● Action item
Transcribe every line of the entries, from the line containing "Question: From a real-world perspective, is wooden dresser" down through the line containing "Question: Considering the positions".

[Scene geometry reasoning entries]

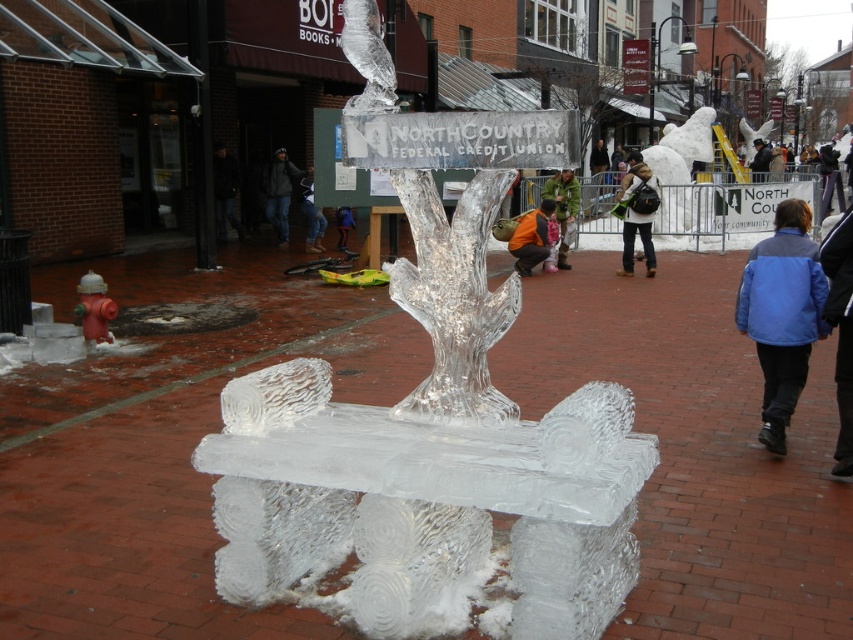
Question: Which object is positioned closest to the dark gray hoodie at center?

Choices:
 (A) clear ice bench at center
 (B) green fabric jacket at center
 (C) blue fabric jacket at lower right
 (D) dark blue jacket at center

Answer: (B)

Question: Which point is closer to the camera taking this photo?

Choices:
 (A) (288, 157)
 (B) (337, 220)
 (C) (303, 209)
 (D) (526, 252)

Answer: (D)

Question: Is red matte fire hydrant at lower left to the left of blue denim jeans at center from the viewer's perspective?

Choices:
 (A) no
 (B) yes

Answer: (B)

Question: Can you confirm if blue denim jeans at center is wider than dark blue jacket at center?

Choices:
 (A) yes
 (B) no

Answer: (A)

Question: Does clear ice bench at center have a larger size compared to dark blue jacket at center?

Choices:
 (A) no
 (B) yes

Answer: (B)

Question: Which point is closer to the camera?

Choices:
 (A) pyautogui.click(x=526, y=225)
 (B) pyautogui.click(x=762, y=147)
 (C) pyautogui.click(x=654, y=202)

Answer: (C)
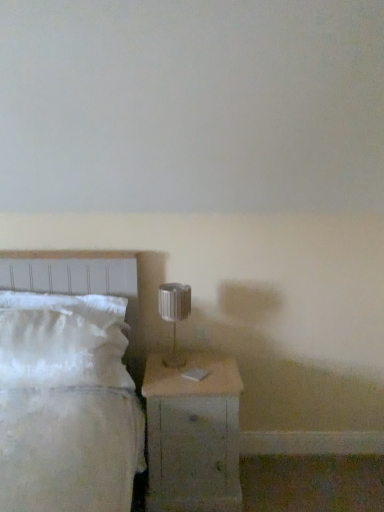
Question: Would you say wooden nightstand at lower right is outside white soft bed at left?

Choices:
 (A) no
 (B) yes

Answer: (B)

Question: From the image's perspective, is wooden nightstand at lower right located above white soft bed at left?

Choices:
 (A) yes
 (B) no

Answer: (B)

Question: Is wooden nightstand at lower right bigger than white soft bed at left?

Choices:
 (A) yes
 (B) no

Answer: (B)

Question: Is wooden nightstand at lower right at the left side of white soft bed at left?

Choices:
 (A) no
 (B) yes

Answer: (A)

Question: Is wooden nightstand at lower right aimed at white soft bed at left?

Choices:
 (A) no
 (B) yes

Answer: (A)

Question: Can you confirm if wooden nightstand at lower right is thinner than white soft bed at left?

Choices:
 (A) no
 (B) yes

Answer: (A)

Question: Is wooden nightstand at lower right at the left side of metallic silver table lamp at center?

Choices:
 (A) no
 (B) yes

Answer: (A)

Question: Considering the relative sizes of wooden nightstand at lower right and metallic silver table lamp at center in the image provided, is wooden nightstand at lower right smaller than metallic silver table lamp at center?

Choices:
 (A) yes
 (B) no

Answer: (B)

Question: Considering the relative positions of wooden nightstand at lower right and metallic silver table lamp at center in the image provided, is wooden nightstand at lower right to the right of metallic silver table lamp at center from the viewer's perspective?

Choices:
 (A) no
 (B) yes

Answer: (B)

Question: Does wooden nightstand at lower right turn towards metallic silver table lamp at center?

Choices:
 (A) no
 (B) yes

Answer: (A)

Question: Is wooden nightstand at lower right positioned with its back to metallic silver table lamp at center?

Choices:
 (A) no
 (B) yes

Answer: (A)

Question: From a real-world perspective, is wooden nightstand at lower right on metallic silver table lamp at center?

Choices:
 (A) no
 (B) yes

Answer: (A)

Question: From the image's perspective, is white soft bed at left located beneath wooden nightstand at lower right?

Choices:
 (A) no
 (B) yes

Answer: (A)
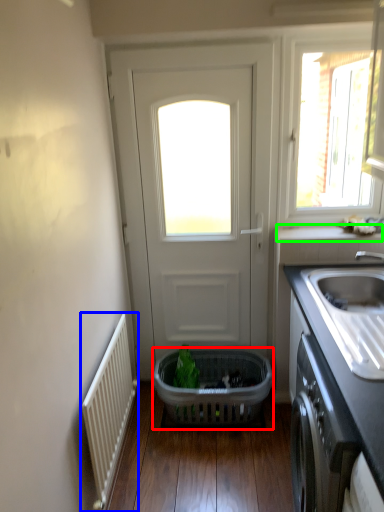
Question: Based on their relative distances, which object is farther from basket (highlighted by a red box)? Choose from radiator (highlighted by a blue box) and window sill (highlighted by a green box).

Choices:
 (A) radiator
 (B) window sill

Answer: (B)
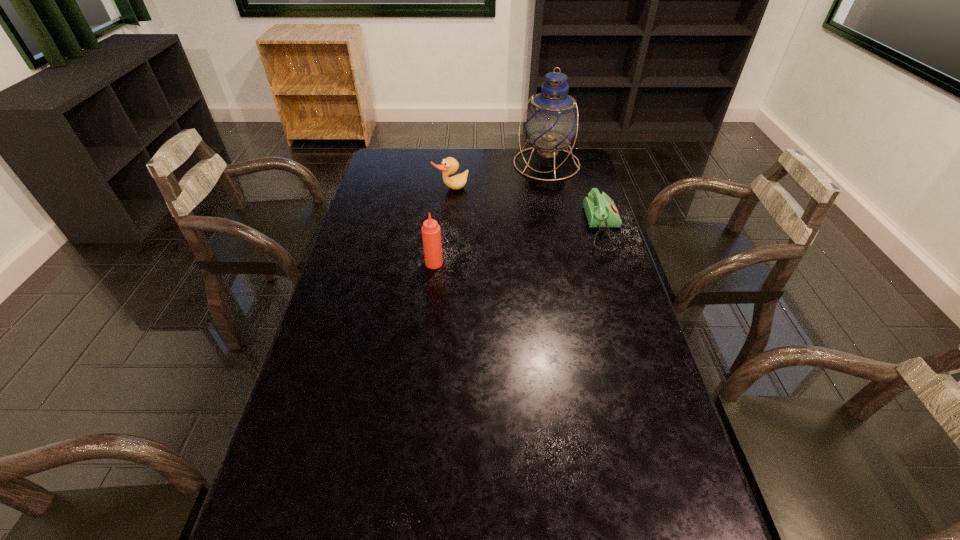
The image size is (960, 540). What are the coordinates of `Tabasco sauce` in the screenshot? It's located at (431, 234).

You are a GUI agent. You are given a task and a screenshot of the screen. Output one action in this format:
    pyautogui.click(x=<x>, y=<y>)
    Task: Click on the telephone
    The width and height of the screenshot is (960, 540).
    Given the screenshot: What is the action you would take?
    pyautogui.click(x=600, y=210)

Locate an element on the screen. Image resolution: width=960 pixels, height=540 pixels. the farthest object is located at coordinates (551, 122).

Locate an element on the screen. The height and width of the screenshot is (540, 960). lantern is located at coordinates (551, 122).

Find the location of a particular element. This screenshot has width=960, height=540. duck is located at coordinates (449, 166).

At what (x,y) coordinates should I click in order to perform the action: click on the second shortest object. Please return your answer as a coordinate pair (x, y). Looking at the image, I should click on (449, 166).

Find the location of a particular element. The image size is (960, 540). vacant space positioned on the back of the Tabasco sauce is located at coordinates (440, 210).

Where is `vacant space situated on the front-facing side of the farthest object`? This screenshot has width=960, height=540. vacant space situated on the front-facing side of the farthest object is located at coordinates pyautogui.click(x=532, y=191).

The image size is (960, 540). I want to click on vacant space located on the front-facing side of the farthest object, so click(514, 222).

Identify the location of free region located 0.050m on the front-facing side of the farthest object. The width and height of the screenshot is (960, 540). (534, 187).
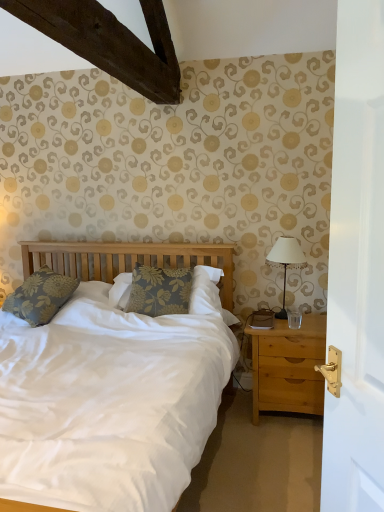
Question: Visually, is white fabric-covered lamp at right positioned to the left or to the right of floral fabric pillow at left, which is counted as the first pillow, starting from the left?

Choices:
 (A) right
 (B) left

Answer: (A)

Question: From a real-world perspective, is white fabric-covered lamp at right physically located above or below floral fabric pillow at left, which is counted as the first pillow, starting from the left?

Choices:
 (A) below
 (B) above

Answer: (B)

Question: Which object is positioned farthest from the light brown wood nightstand at right?

Choices:
 (A) transparent glass at right
 (B) floral fabric pillow at left, the second pillow positioned from the right
 (C) white fabric-covered lamp at right
 (D) floral fabric pillow at center, the 1th pillow from the right

Answer: (B)

Question: Considering the real-world distances, which object is closest to the light brown wood nightstand at right?

Choices:
 (A) transparent glass at right
 (B) white fabric-covered lamp at right
 (C) floral fabric pillow at left, the second pillow positioned from the right
 (D) floral fabric pillow at center, the 1th pillow from the right

Answer: (A)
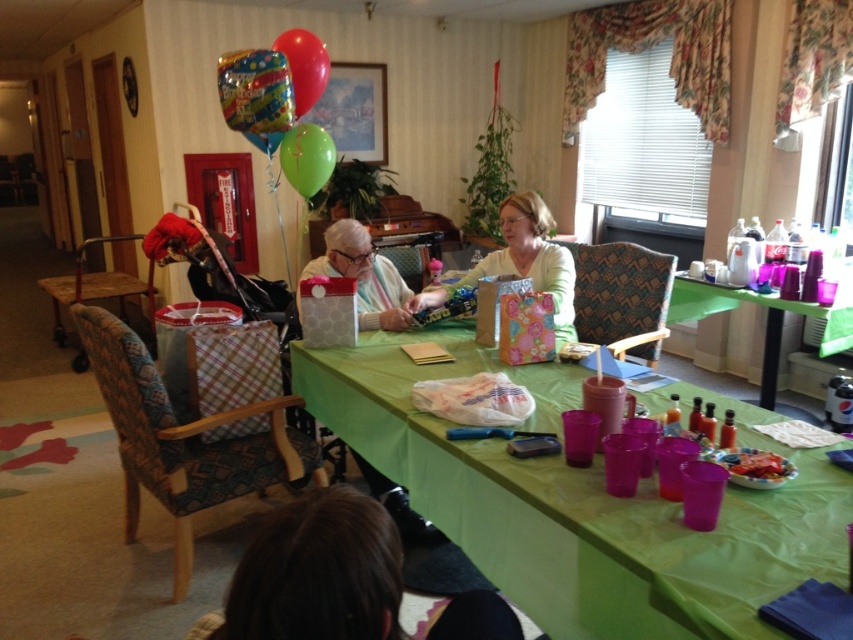
Question: Is green fabric table at center further to the viewer compared to matte white shirt at center?

Choices:
 (A) yes
 (B) no

Answer: (B)

Question: Does white paper bag at center appear on the left side of matte white shirt at center?

Choices:
 (A) no
 (B) yes

Answer: (B)

Question: Among these points, which one is farthest from the camera?

Choices:
 (A) (404, 328)
 (B) (669, 300)
 (C) (285, 164)
 (D) (540, 224)

Answer: (C)

Question: Which of the following is the closest to the observer?

Choices:
 (A) (635, 541)
 (B) (772, 326)
 (C) (303, 275)
 (D) (292, 120)

Answer: (A)

Question: Is matte white shirt at center thinner than green rubber balloon at upper center?

Choices:
 (A) no
 (B) yes

Answer: (A)

Question: Which point is farther from the camera taking this photo?

Choices:
 (A) (546, 244)
 (B) (355, 221)
 (C) (291, 152)
 (D) (267, 108)

Answer: (C)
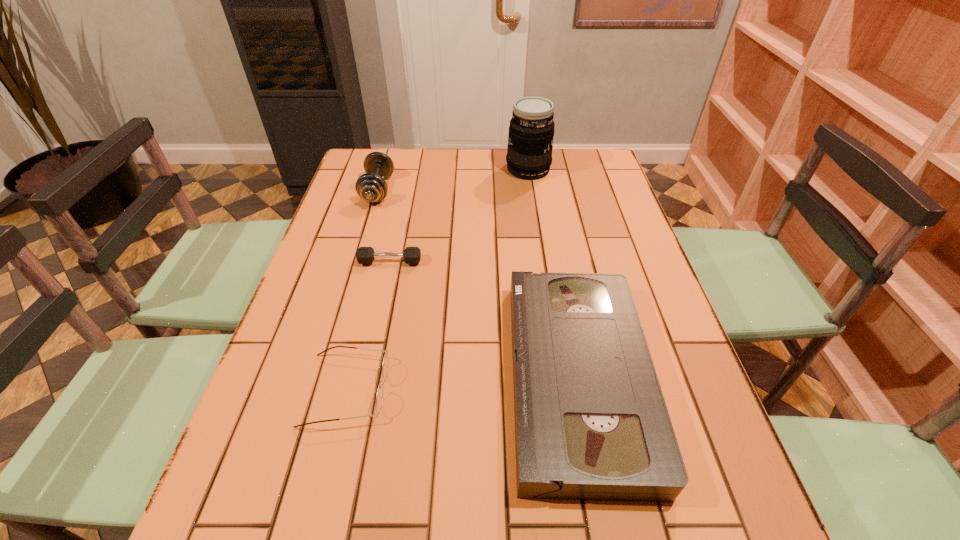
The width and height of the screenshot is (960, 540). In order to click on free location at the far right corner in this screenshot , I will do `click(571, 158)`.

The image size is (960, 540). I want to click on empty location between the fourth shortest object and the spectacles, so pos(362,289).

Locate an element on the screen. Image resolution: width=960 pixels, height=540 pixels. vacant area that lies between the nearer dumbbell and the telephoto lens is located at coordinates (459, 215).

You are a GUI agent. You are given a task and a screenshot of the screen. Output one action in this format:
    pyautogui.click(x=<x>, y=<y>)
    Task: Click on the free space between the spectacles and the third shortest object
    
    Given the screenshot: What is the action you would take?
    pyautogui.click(x=463, y=383)

Where is `vacant area that lies between the taller dumbbell and the telephoto lens`? The height and width of the screenshot is (540, 960). vacant area that lies between the taller dumbbell and the telephoto lens is located at coordinates (453, 180).

At what (x,y) coordinates should I click in order to perform the action: click on vacant area that lies between the videotape and the taller dumbbell. Please return your answer as a coordinate pair (x, y). The width and height of the screenshot is (960, 540). Looking at the image, I should click on (478, 284).

Find the location of `vacant area that lies between the videotape and the tallest object`. vacant area that lies between the videotape and the tallest object is located at coordinates (553, 273).

Image resolution: width=960 pixels, height=540 pixels. I want to click on free space between the nearer dumbbell and the spectacles, so click(x=369, y=326).

What are the coordinates of `free space between the tallest object and the third farthest object` in the screenshot? It's located at (459, 215).

I want to click on empty space that is in between the spectacles and the tallest object, so click(x=438, y=279).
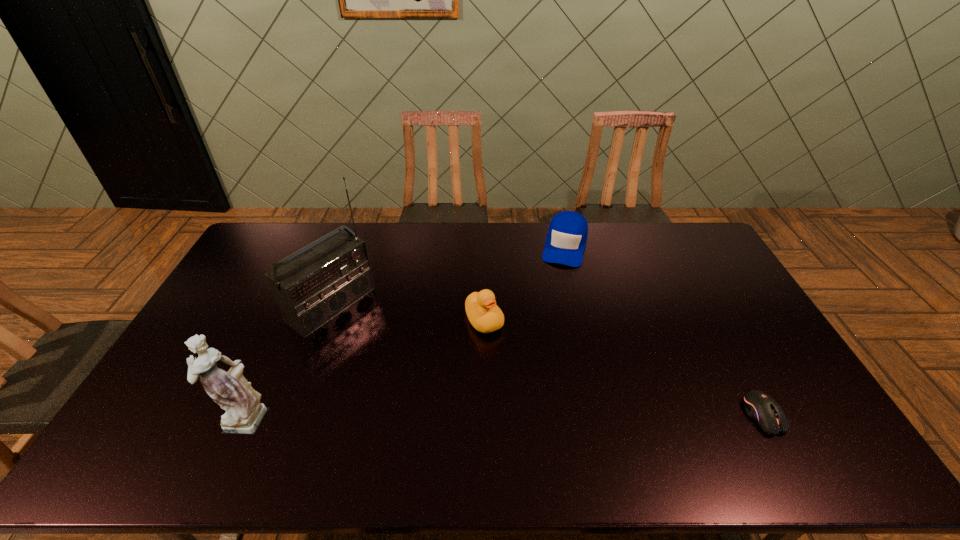
You are a GUI agent. You are given a task and a screenshot of the screen. Output one action in this format:
    pyautogui.click(x=<x>, y=<y>)
    Task: Click on the vacant spot on the desktop that is between the figurine and the computer mouse and is positioned on the front panel of the radio receiver
    
    Given the screenshot: What is the action you would take?
    pyautogui.click(x=495, y=416)

The height and width of the screenshot is (540, 960). Identify the location of free space on the desktop that is between the figurine and the rightmost object and is positioned on the face of the third object from right to left. (558, 416).

I want to click on vacant space on the desktop that is between the figurine and the rightmost object and is positioned on the front-facing side of the second shortest object, so click(x=519, y=416).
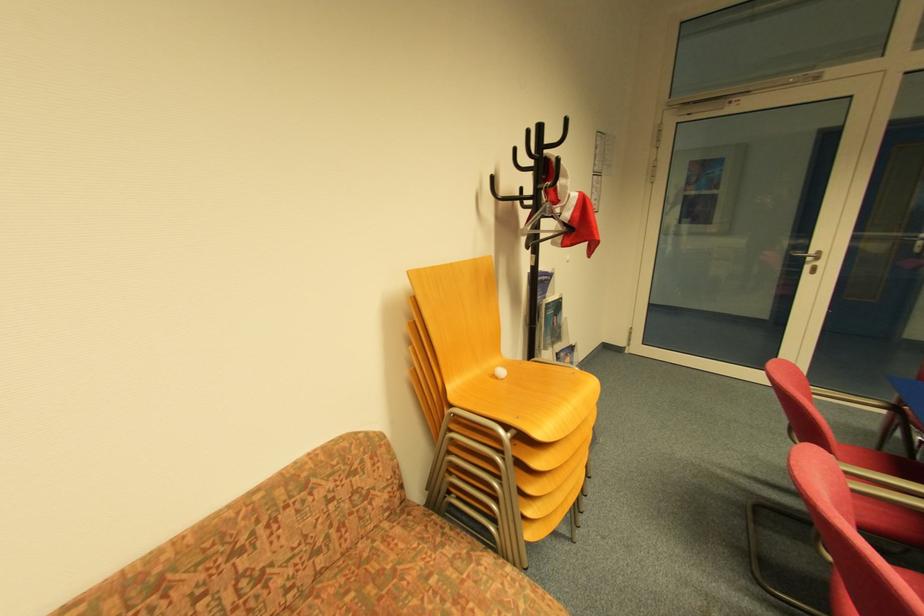
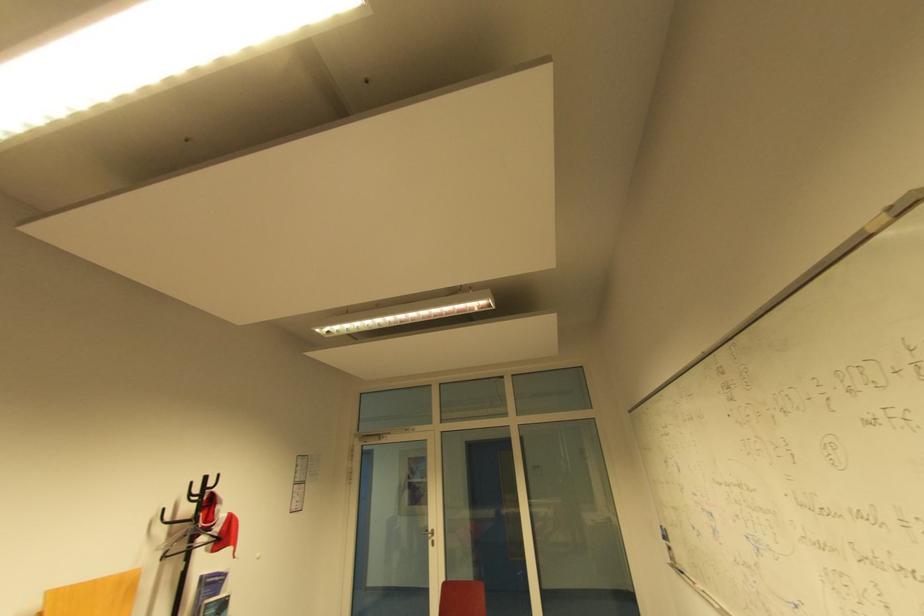
Find the pixel in the second image that matches [817,253] in the first image.

(434, 531)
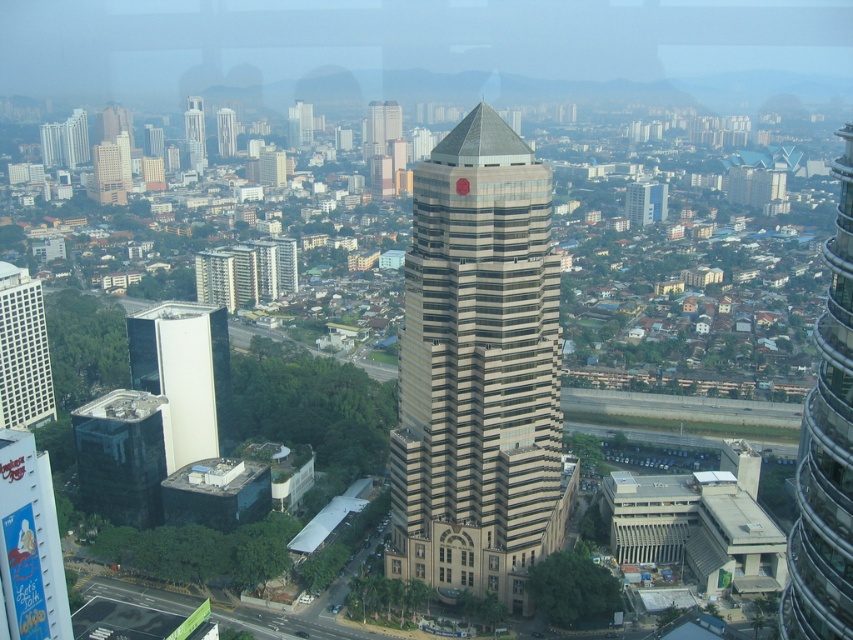
You are standing on a balcony overlooking the city and see the white glass building at left and the matte beige building at left. Which building is closer to the ground?

The white glass building at left is below the matte beige building at left, so it is closer to the ground.

You are an architect planning to install a large billboard between the white glass building at left and the matte beige building at left. The billboard requires a minimum of 40 meters of space between the two buildings to be installed safely. Based on the scene, can the billboard be installed?

The white glass building at left and matte beige building at left are 40.94 meters apart, which exceeds the minimum requirement of 40 meters. Therefore, the billboard can be safely installed between them.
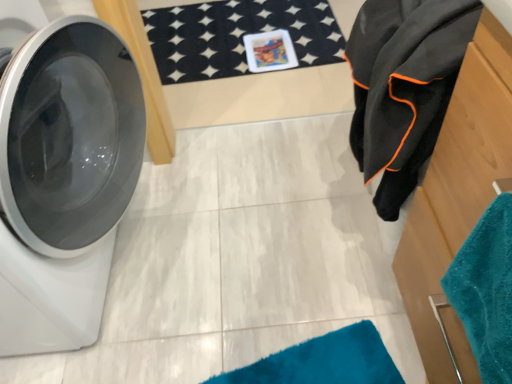
Question: Considering the relative sizes of wooden dresser at right and black fleece towel at right in the image provided, is wooden dresser at right thinner than black fleece towel at right?

Choices:
 (A) no
 (B) yes

Answer: (B)

Question: Does wooden dresser at right have a greater width compared to black fleece towel at right?

Choices:
 (A) yes
 (B) no

Answer: (B)

Question: Is wooden dresser at right positioned before black fleece towel at right?

Choices:
 (A) yes
 (B) no

Answer: (A)

Question: Is black fleece towel at right at the back of wooden dresser at right?

Choices:
 (A) no
 (B) yes

Answer: (A)

Question: From a real-world perspective, is wooden dresser at right physically above black fleece towel at right?

Choices:
 (A) yes
 (B) no

Answer: (B)

Question: From the image's perspective, relative to wooden dresser at right, is white glossy washing machine at left above or below?

Choices:
 (A) below
 (B) above

Answer: (B)

Question: Considering the positions of point (58, 203) and point (509, 173), is point (58, 203) closer or farther from the camera than point (509, 173)?

Choices:
 (A) farther
 (B) closer

Answer: (A)

Question: Relative to wooden dresser at right, is white glossy washing machine at left in front or behind?

Choices:
 (A) behind
 (B) front

Answer: (A)

Question: Which is correct: white glossy washing machine at left is inside wooden dresser at right, or outside of it?

Choices:
 (A) inside
 (B) outside

Answer: (B)

Question: In terms of width, does teal soft towel at right look wider or thinner when compared to wooden dresser at right?

Choices:
 (A) thin
 (B) wide

Answer: (A)

Question: Is point (483, 302) positioned closer to the camera than point (503, 150)?

Choices:
 (A) farther
 (B) closer

Answer: (A)

Question: Is teal soft towel at right situated inside wooden dresser at right or outside?

Choices:
 (A) inside
 (B) outside

Answer: (B)

Question: Relative to wooden dresser at right, is teal soft towel at right in front or behind?

Choices:
 (A) behind
 (B) front

Answer: (B)

Question: Is wooden dresser at right bigger or smaller than white glossy washing machine at left?

Choices:
 (A) small
 (B) big

Answer: (A)

Question: Looking at their shapes, would you say wooden dresser at right is wider or thinner than white glossy washing machine at left?

Choices:
 (A) wide
 (B) thin

Answer: (B)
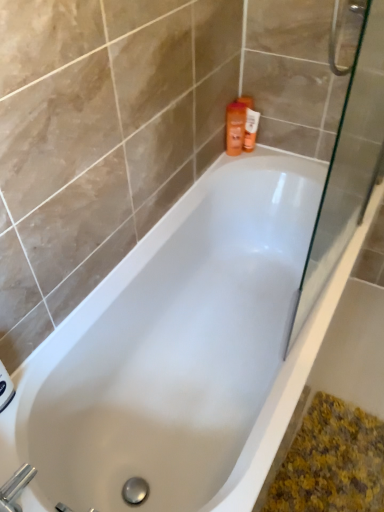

● Solution for this exercise
Question: From a real-world perspective, is wooden dresser at right physically above black fleece towel at right?

Choices:
 (A) yes
 (B) no

Answer: (B)

Question: From the image's perspective, relative to wooden dresser at right, is white glossy washing machine at left above or below?

Choices:
 (A) below
 (B) above

Answer: (B)

Question: Considering the positions of point (58, 203) and point (509, 173), is point (58, 203) closer or farther from the camera than point (509, 173)?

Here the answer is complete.